(DATA)

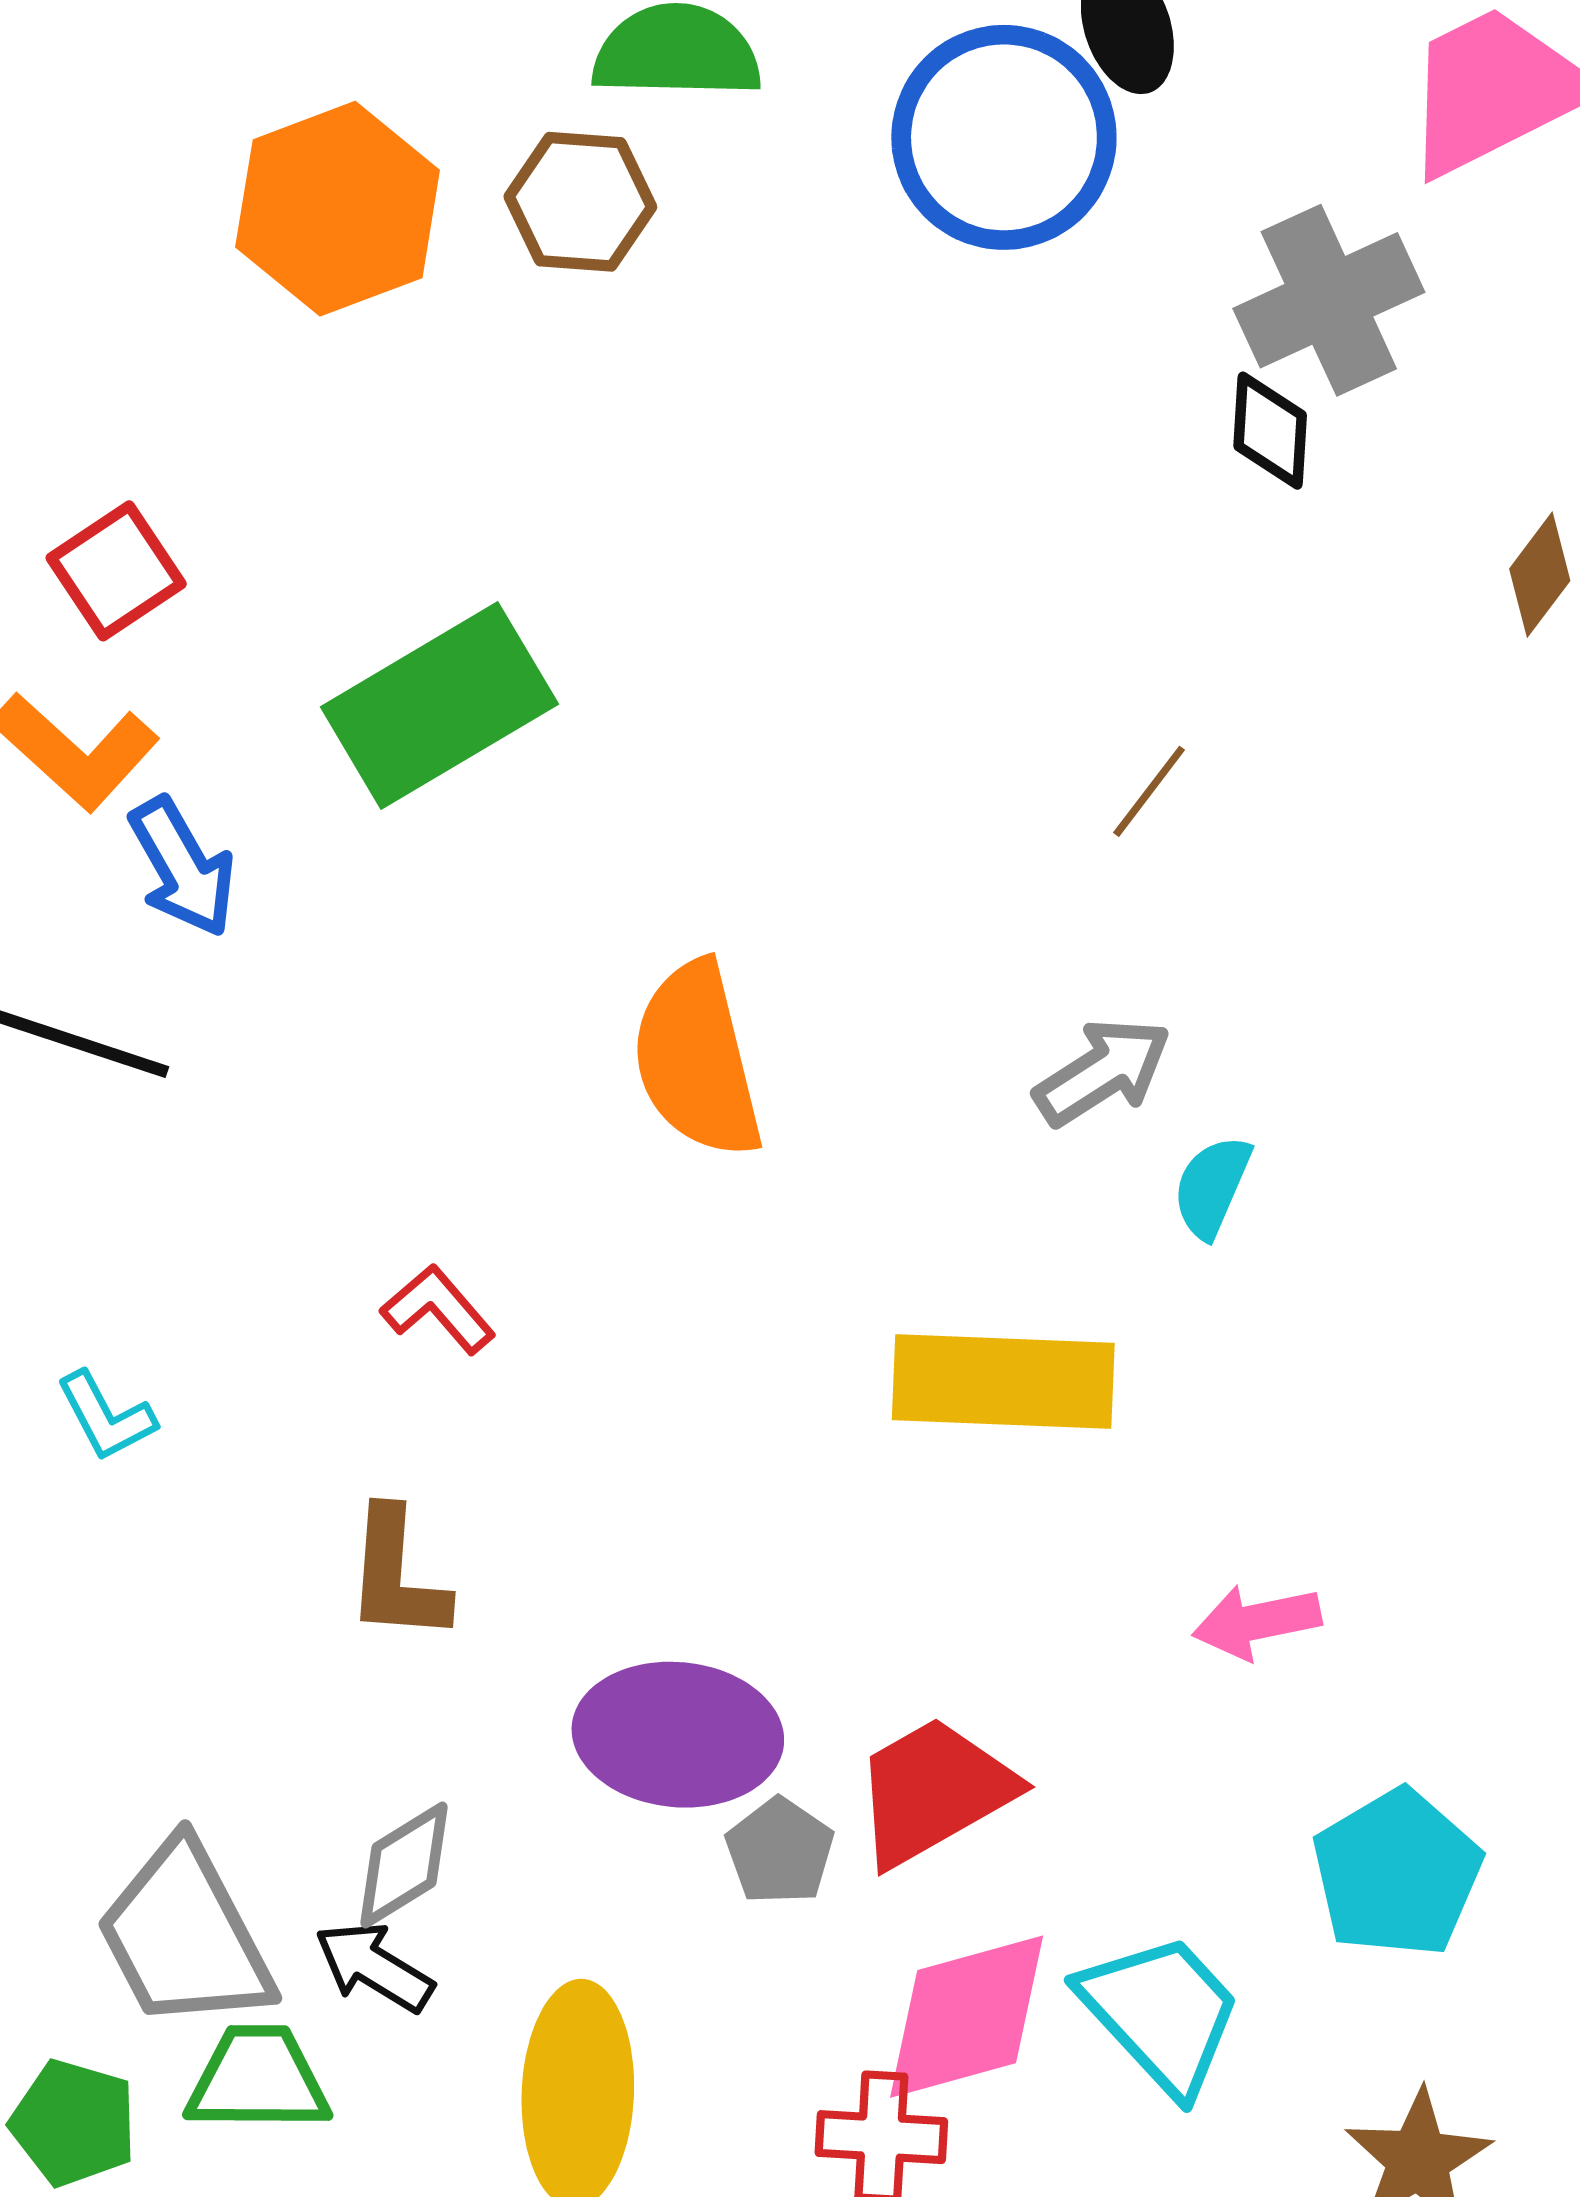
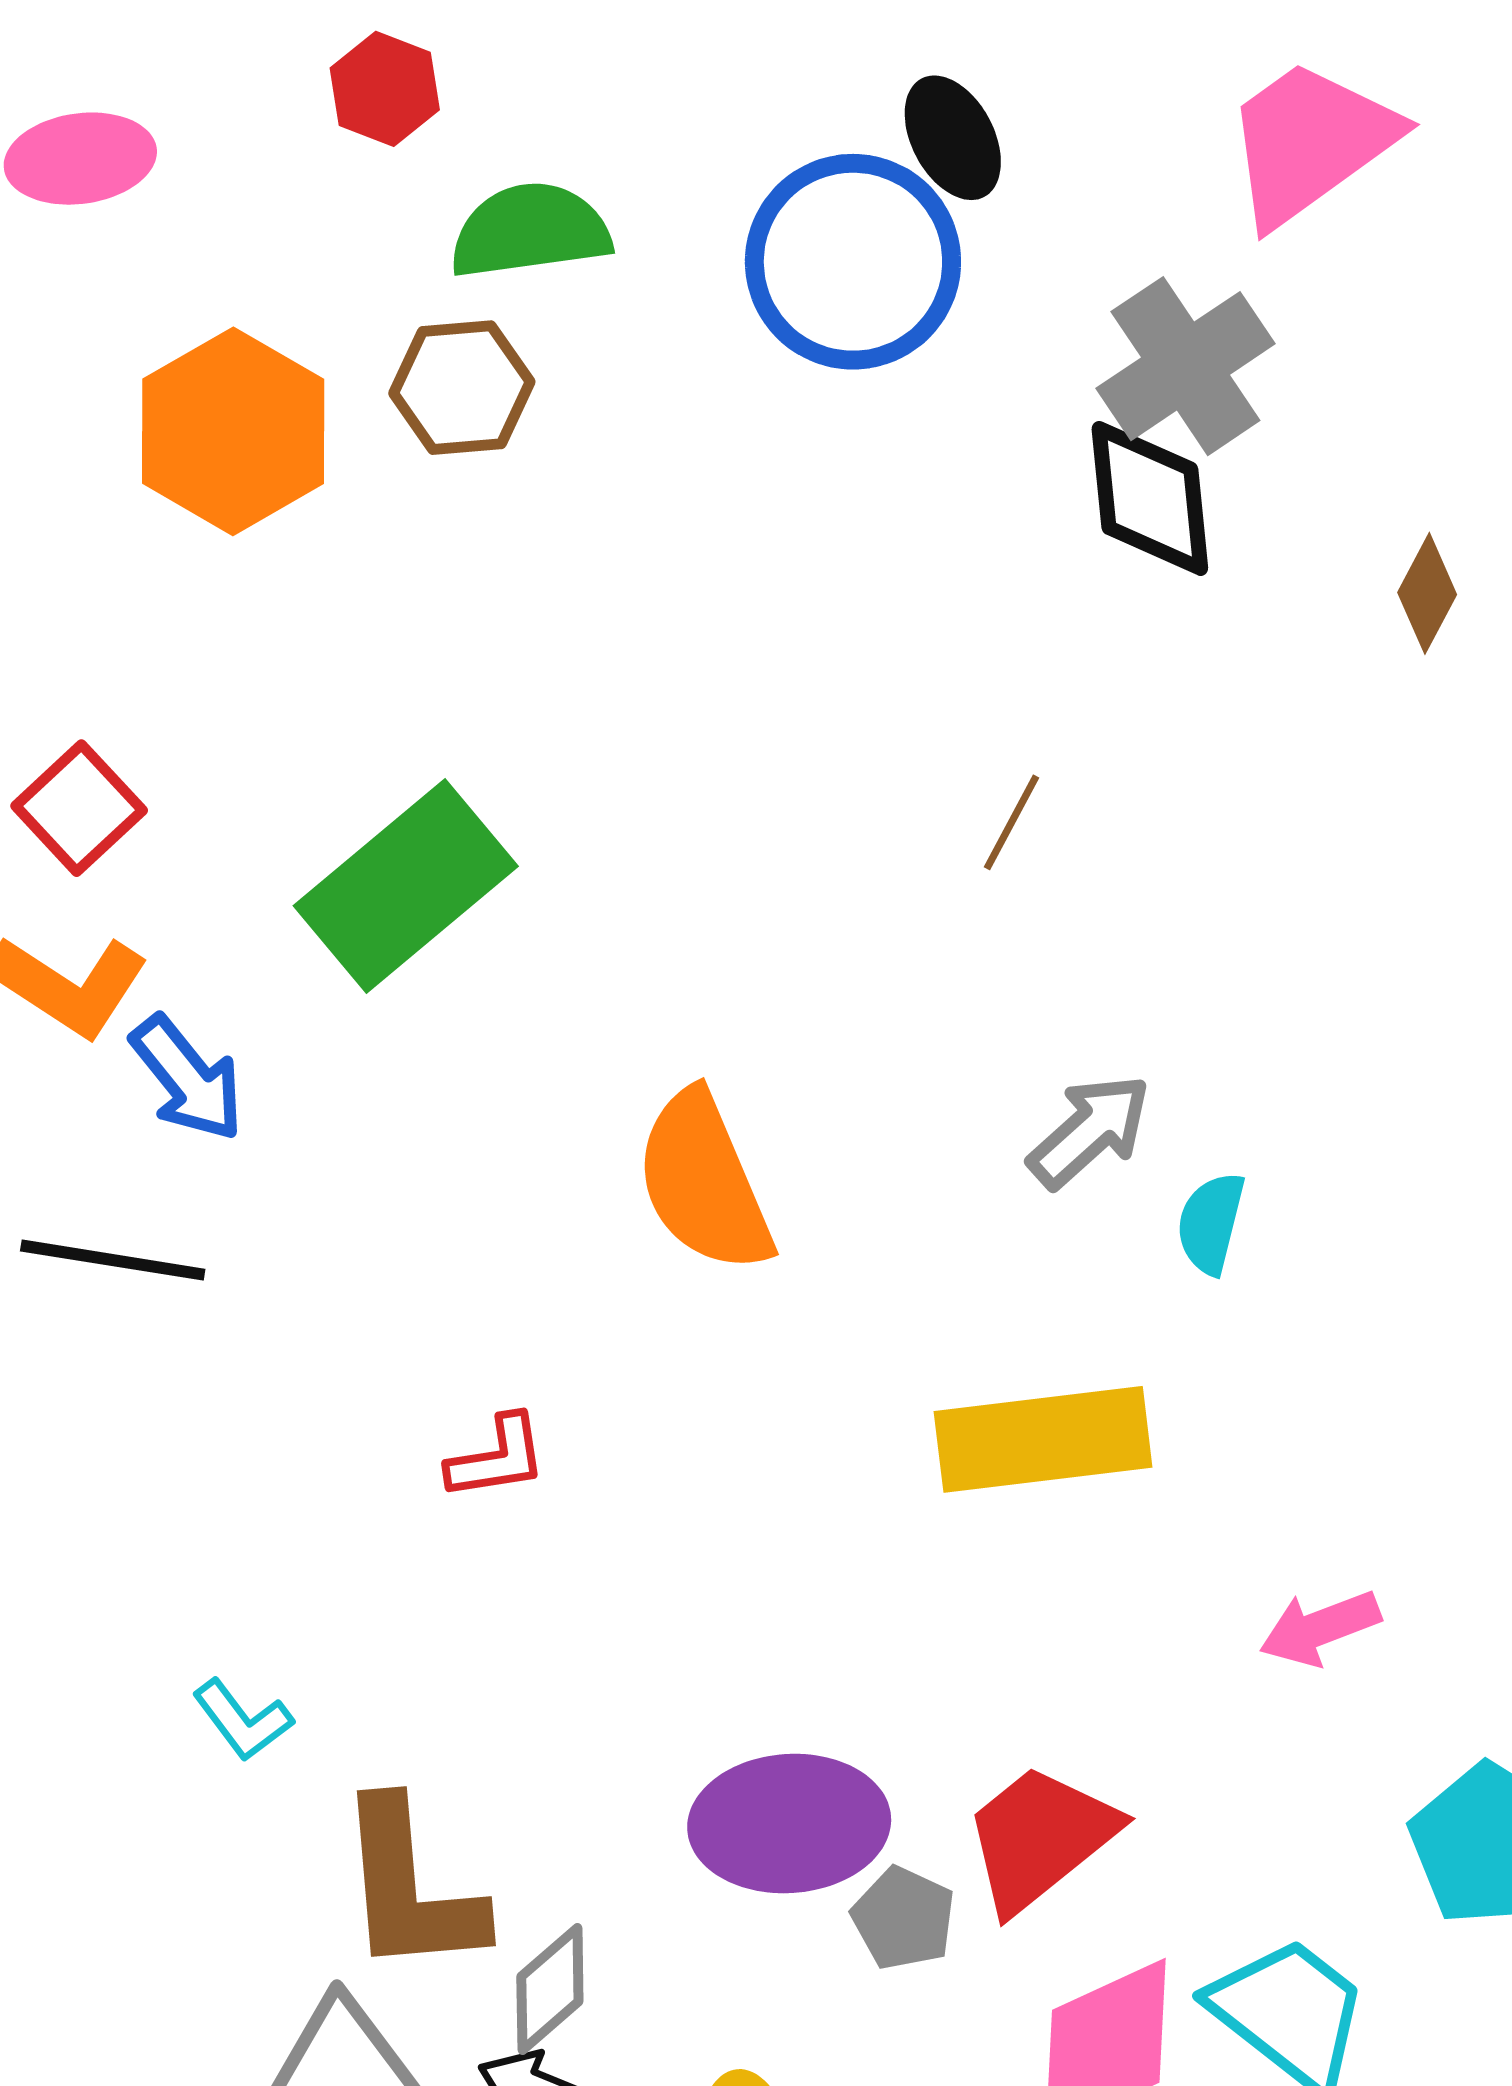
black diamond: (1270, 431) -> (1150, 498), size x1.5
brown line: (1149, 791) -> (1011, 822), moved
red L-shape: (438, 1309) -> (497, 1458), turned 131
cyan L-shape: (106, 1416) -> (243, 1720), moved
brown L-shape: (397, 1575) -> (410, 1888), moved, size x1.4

(End DATA)

▸ TASK DIRECTIONS:
From the first record to the last, transcribe everything exactly but drop the pictures.

▸ SOLUTION:
black diamond: (1270, 431) -> (1150, 498), size x1.5
brown line: (1149, 791) -> (1011, 822), moved
red L-shape: (438, 1309) -> (497, 1458), turned 131
cyan L-shape: (106, 1416) -> (243, 1720), moved
brown L-shape: (397, 1575) -> (410, 1888), moved, size x1.4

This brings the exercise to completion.